=== Records supplied ===
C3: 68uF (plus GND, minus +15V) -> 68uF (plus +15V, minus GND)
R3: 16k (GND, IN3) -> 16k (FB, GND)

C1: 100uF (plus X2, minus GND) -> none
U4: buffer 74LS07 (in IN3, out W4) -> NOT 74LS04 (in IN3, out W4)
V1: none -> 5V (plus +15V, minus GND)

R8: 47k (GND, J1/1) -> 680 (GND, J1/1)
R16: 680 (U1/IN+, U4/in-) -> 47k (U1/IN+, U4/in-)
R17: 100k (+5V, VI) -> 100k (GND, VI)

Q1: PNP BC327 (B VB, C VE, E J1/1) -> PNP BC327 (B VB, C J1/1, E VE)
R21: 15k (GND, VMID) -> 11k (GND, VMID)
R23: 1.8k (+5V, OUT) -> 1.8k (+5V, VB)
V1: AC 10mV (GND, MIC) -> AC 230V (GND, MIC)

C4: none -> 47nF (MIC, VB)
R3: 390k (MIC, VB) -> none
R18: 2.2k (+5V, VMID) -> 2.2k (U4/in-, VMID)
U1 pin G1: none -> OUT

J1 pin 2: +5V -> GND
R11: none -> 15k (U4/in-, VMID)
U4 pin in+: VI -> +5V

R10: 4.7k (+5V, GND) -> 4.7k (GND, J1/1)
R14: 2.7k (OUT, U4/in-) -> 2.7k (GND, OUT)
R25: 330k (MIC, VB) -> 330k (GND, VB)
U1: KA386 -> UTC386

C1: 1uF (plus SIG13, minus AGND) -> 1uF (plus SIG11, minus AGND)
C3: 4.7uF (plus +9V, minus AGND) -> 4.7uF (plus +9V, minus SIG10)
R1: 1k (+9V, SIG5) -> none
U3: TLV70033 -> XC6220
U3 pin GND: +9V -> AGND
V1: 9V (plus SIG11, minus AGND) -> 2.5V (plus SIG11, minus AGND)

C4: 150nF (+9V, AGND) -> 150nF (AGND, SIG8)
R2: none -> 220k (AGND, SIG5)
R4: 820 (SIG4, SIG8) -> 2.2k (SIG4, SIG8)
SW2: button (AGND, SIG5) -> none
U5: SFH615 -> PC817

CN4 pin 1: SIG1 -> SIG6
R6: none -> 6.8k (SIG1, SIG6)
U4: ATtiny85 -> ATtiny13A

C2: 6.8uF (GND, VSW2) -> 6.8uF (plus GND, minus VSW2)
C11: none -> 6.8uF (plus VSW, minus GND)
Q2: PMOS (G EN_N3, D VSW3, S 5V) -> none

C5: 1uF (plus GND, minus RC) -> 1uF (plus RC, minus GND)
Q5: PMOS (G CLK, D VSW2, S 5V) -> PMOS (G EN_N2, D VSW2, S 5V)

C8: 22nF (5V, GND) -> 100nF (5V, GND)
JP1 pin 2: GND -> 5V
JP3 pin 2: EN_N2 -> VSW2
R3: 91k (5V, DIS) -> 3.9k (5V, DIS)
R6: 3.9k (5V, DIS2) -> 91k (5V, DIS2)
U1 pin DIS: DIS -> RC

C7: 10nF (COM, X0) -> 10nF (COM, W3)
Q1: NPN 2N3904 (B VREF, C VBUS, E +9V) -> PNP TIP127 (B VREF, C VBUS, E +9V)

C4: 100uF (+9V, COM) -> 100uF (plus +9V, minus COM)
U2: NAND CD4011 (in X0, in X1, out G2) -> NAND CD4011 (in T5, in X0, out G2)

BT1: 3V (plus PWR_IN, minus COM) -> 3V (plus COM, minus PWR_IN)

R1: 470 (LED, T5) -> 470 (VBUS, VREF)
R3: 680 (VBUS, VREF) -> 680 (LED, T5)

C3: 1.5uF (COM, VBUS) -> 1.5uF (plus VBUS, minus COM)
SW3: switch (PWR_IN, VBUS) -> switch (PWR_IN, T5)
===
▶ _Action item_
Take the stretch of lines above from the one containing "C4: 150nF (+9V, AGND) -> 150nF (AGND, SIG8)" through the one containing "C7: 10nF (COM, X0) -> 10nF (COM, W3)" and repeat it exactly, adding no other line.

▶ _Worked solution_
C4: 150nF (+9V, AGND) -> 150nF (AGND, SIG8)
R2: none -> 220k (AGND, SIG5)
R4: 820 (SIG4, SIG8) -> 2.2k (SIG4, SIG8)
SW2: button (AGND, SIG5) -> none
U5: SFH615 -> PC817

CN4 pin 1: SIG1 -> SIG6
R6: none -> 6.8k (SIG1, SIG6)
U4: ATtiny85 -> ATtiny13A

C2: 6.8uF (GND, VSW2) -> 6.8uF (plus GND, minus VSW2)
C11: none -> 6.8uF (plus VSW, minus GND)
Q2: PMOS (G EN_N3, D VSW3, S 5V) -> none

C5: 1uF (plus GND, minus RC) -> 1uF (plus RC, minus GND)
Q5: PMOS (G CLK, D VSW2, S 5V) -> PMOS (G EN_N2, D VSW2, S 5V)

C8: 22nF (5V, GND) -> 100nF (5V, GND)
JP1 pin 2: GND -> 5V
JP3 pin 2: EN_N2 -> VSW2
R3: 91k (5V, DIS) -> 3.9k (5V, DIS)
R6: 3.9k (5V, DIS2) -> 91k (5V, DIS2)
U1 pin DIS: DIS -> RC

C7: 10nF (COM, X0) -> 10nF (COM, W3)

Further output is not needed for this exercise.